Start of Given data

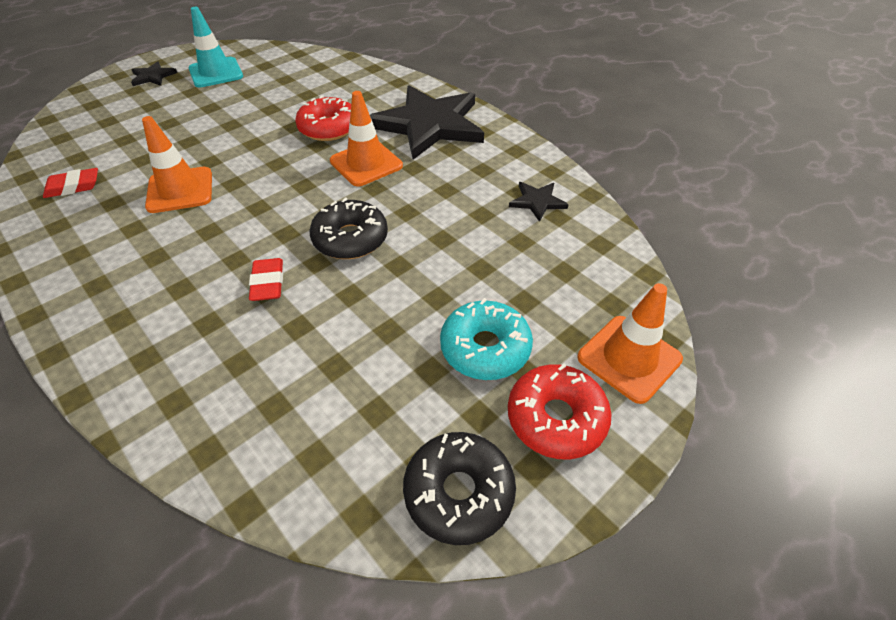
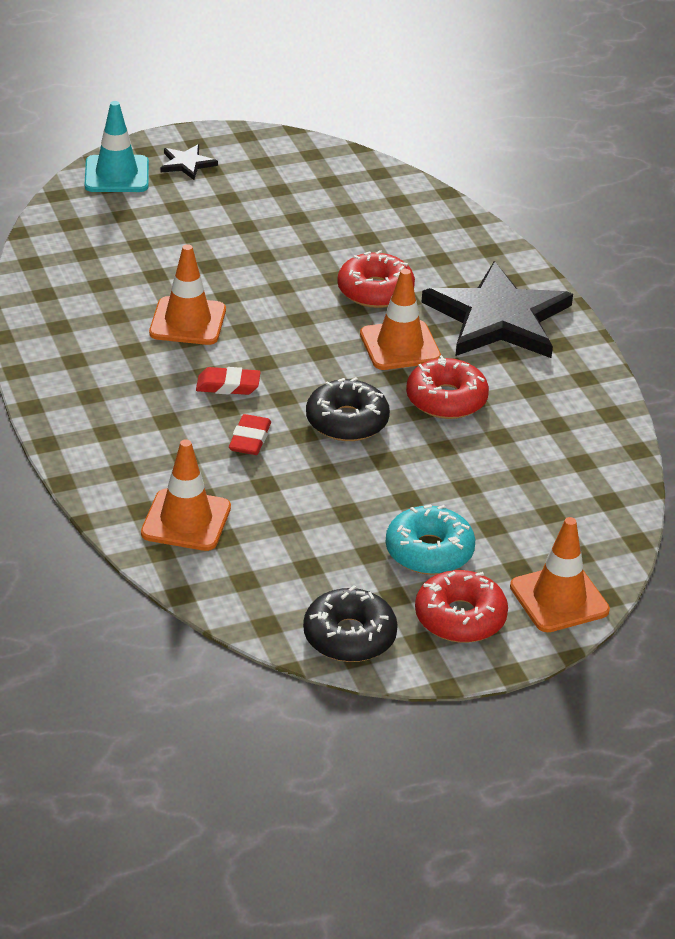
camera: 20 degrees right, 10 degrees down
(73, 187) = (79, 288): red eraser -> red eraser (228, 385)
(216, 73) = (265, 177): turquoise traffic cone -> turquoise traffic cone (116, 175)
(227, 399) = (186, 520): none -> orange traffic cone
(424, 196) = (446, 399): none -> red donut
(537, 202) = (569, 440): black star -> none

End of Given data

Task to carry out - Return all of the entries exactly as written, but drop any pictures they hold.

Answer section -
camera: 20 degrees right, 10 degrees down
(73, 187) = (79, 288): red eraser -> red eraser (228, 385)
(216, 73) = (265, 177): turquoise traffic cone -> turquoise traffic cone (116, 175)
(227, 399) = (186, 520): none -> orange traffic cone
(424, 196) = (446, 399): none -> red donut
(537, 202) = (569, 440): black star -> none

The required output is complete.